§ Task prompt
From the entries, filter out every line that lacks "white" and copy the rest.

§ Provided material
^^^^

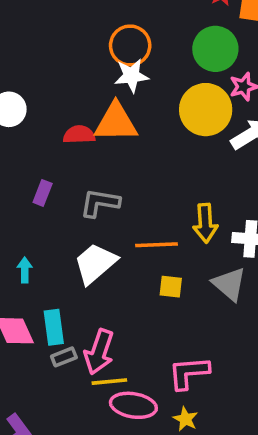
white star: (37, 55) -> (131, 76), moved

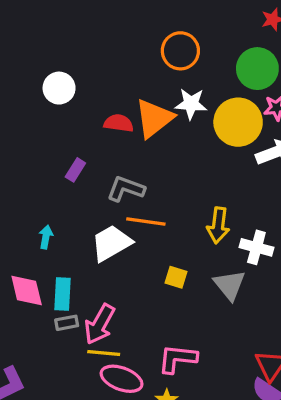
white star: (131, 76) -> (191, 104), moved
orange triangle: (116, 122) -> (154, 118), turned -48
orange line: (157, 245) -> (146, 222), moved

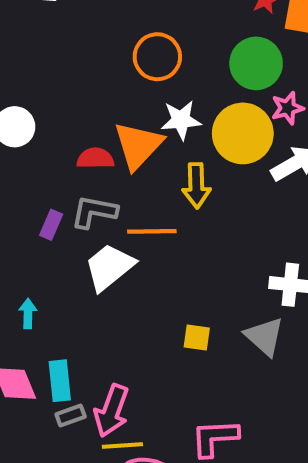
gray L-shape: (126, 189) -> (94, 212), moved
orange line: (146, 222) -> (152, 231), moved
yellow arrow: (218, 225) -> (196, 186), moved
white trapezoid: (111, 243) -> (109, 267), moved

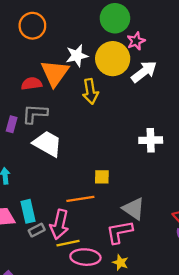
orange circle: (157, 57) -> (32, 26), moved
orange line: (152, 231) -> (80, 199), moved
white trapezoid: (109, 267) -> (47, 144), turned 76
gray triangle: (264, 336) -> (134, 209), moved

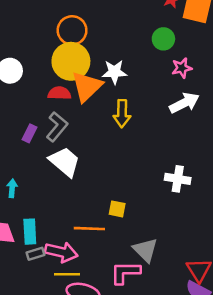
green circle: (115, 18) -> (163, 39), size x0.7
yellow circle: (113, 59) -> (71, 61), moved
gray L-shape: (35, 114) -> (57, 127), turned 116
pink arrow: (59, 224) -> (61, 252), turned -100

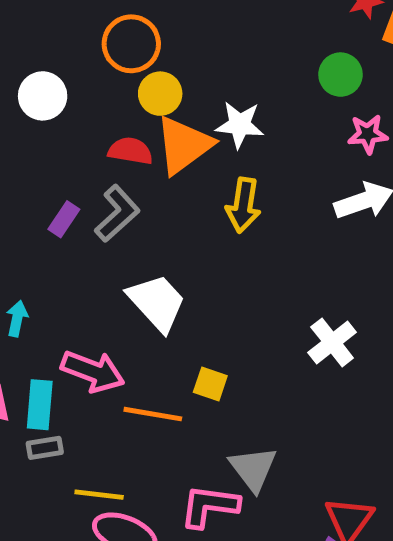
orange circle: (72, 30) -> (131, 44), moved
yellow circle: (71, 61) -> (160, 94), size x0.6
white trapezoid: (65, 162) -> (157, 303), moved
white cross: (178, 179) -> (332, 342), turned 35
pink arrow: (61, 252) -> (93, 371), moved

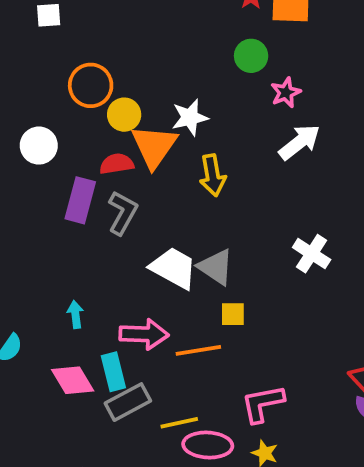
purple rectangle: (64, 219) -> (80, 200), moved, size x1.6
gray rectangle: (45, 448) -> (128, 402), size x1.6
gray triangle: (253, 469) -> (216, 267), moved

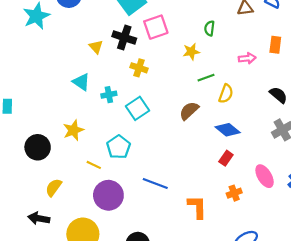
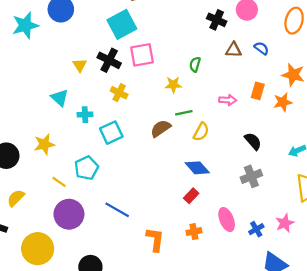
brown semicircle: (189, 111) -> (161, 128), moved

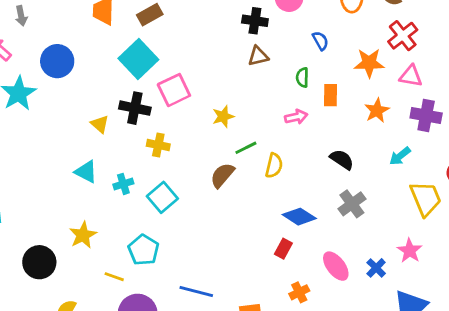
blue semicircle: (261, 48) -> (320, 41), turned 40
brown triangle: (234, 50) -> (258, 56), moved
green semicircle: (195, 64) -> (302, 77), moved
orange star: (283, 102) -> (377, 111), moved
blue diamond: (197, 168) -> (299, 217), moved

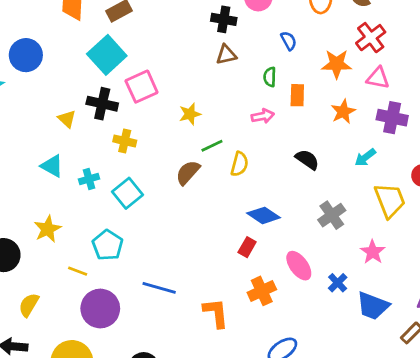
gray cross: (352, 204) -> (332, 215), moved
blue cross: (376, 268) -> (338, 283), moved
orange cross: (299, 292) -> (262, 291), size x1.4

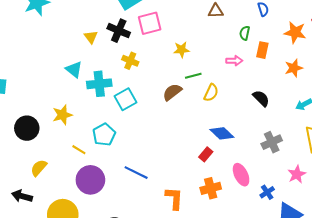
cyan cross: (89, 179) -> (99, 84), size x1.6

^^^^

§ Exercise response
white star: (37, 55) -> (131, 76), moved
white star: (131, 76) -> (191, 104), moved
white trapezoid: (111, 243) -> (109, 267), moved
white trapezoid: (109, 267) -> (47, 144), turned 76
white trapezoid: (65, 162) -> (157, 303), moved
white cross: (178, 179) -> (332, 342), turned 35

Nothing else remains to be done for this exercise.